= Beginning of Section =

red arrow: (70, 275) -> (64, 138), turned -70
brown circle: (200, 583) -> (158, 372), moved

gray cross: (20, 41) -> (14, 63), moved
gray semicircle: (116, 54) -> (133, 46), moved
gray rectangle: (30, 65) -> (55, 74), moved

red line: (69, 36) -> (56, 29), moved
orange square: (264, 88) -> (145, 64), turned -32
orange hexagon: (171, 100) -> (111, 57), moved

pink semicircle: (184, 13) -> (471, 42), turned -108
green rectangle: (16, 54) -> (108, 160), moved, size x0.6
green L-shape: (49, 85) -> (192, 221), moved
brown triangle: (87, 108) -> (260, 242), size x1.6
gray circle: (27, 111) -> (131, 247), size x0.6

= End of Section =
= Beginning of Section =

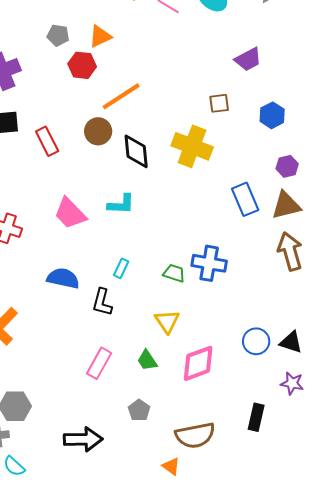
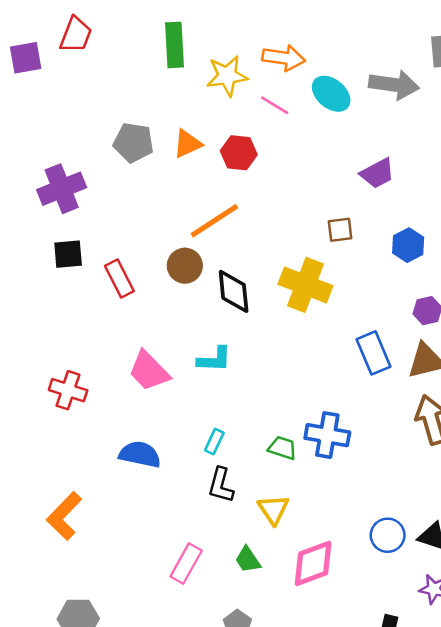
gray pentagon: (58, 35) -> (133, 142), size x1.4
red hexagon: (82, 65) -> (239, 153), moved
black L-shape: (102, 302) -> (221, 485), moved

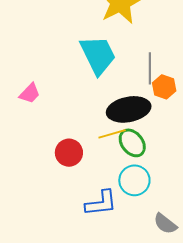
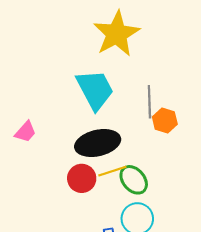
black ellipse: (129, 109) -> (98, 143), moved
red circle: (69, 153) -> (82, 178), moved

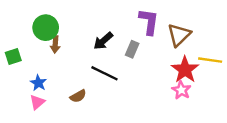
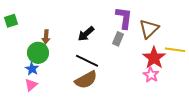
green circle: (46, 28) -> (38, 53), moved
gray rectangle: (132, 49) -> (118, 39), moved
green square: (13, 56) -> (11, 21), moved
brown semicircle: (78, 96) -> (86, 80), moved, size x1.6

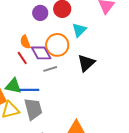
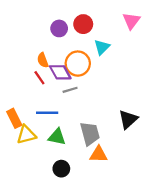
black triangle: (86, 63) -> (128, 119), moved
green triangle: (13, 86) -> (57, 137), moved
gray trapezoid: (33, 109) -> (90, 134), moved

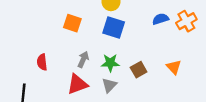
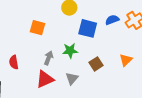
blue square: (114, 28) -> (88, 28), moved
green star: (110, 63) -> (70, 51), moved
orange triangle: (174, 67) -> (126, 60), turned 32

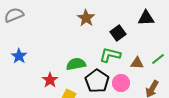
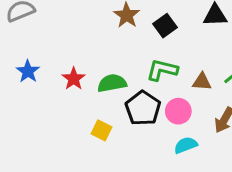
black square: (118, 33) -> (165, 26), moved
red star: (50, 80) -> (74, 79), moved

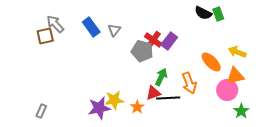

= End of Section =
= Beginning of Section =

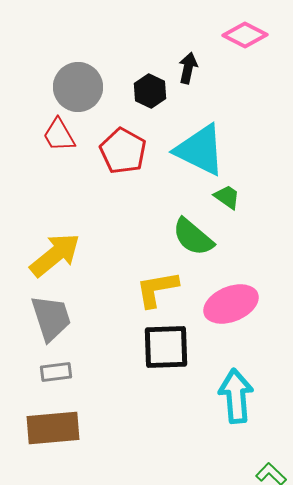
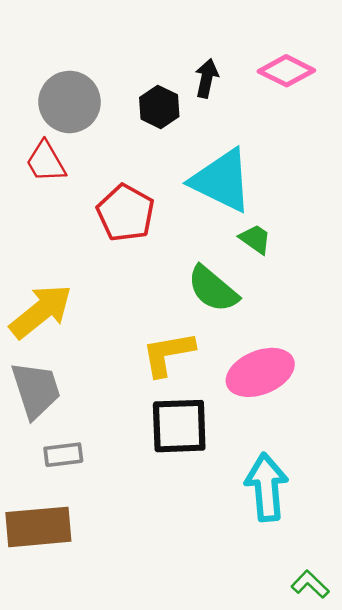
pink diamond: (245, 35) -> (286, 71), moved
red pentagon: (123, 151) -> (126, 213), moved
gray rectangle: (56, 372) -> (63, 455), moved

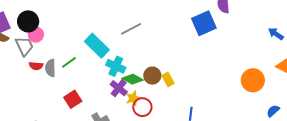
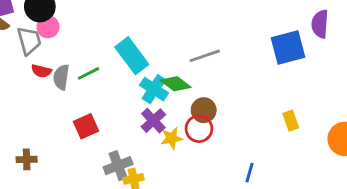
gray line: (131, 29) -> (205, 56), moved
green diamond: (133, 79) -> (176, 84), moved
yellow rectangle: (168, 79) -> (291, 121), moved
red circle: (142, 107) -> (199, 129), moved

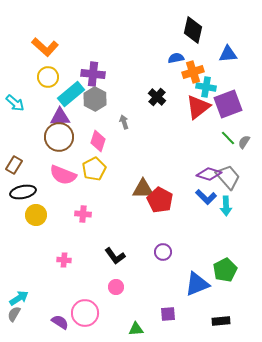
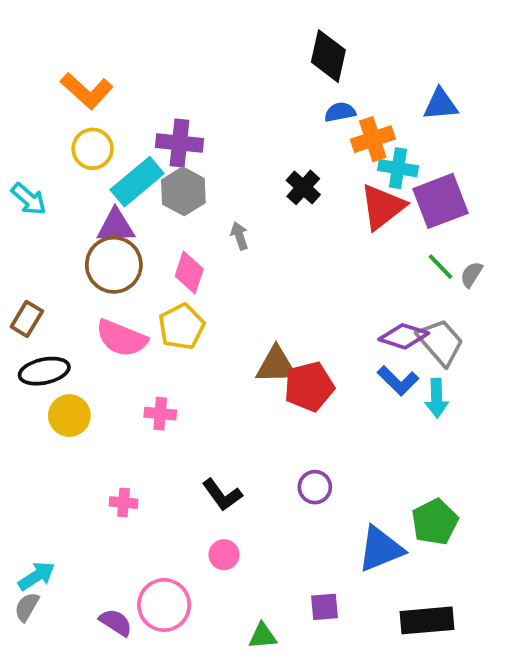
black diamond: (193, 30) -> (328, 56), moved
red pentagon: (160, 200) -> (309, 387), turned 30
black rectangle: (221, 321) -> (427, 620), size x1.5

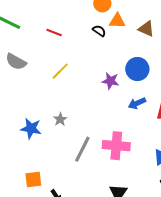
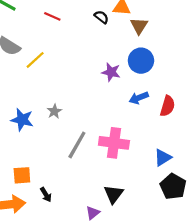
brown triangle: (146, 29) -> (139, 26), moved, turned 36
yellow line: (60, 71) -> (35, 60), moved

= End of Section =

— Task to complete —
Your answer should be the lines of the listing above between the line holding "red arrow: (70, 275) -> (64, 138), turned -70" and the line holding "orange square: (264, 88)", inclusive, restated word for word and alone.

— Answer to this task —
red arrow: (70, 275) -> (64, 138), turned -70
brown circle: (200, 583) -> (158, 372), moved

gray cross: (20, 41) -> (14, 63), moved
gray semicircle: (116, 54) -> (133, 46), moved
gray rectangle: (30, 65) -> (55, 74), moved

red line: (69, 36) -> (56, 29), moved
orange square: (264, 88) -> (145, 64), turned -32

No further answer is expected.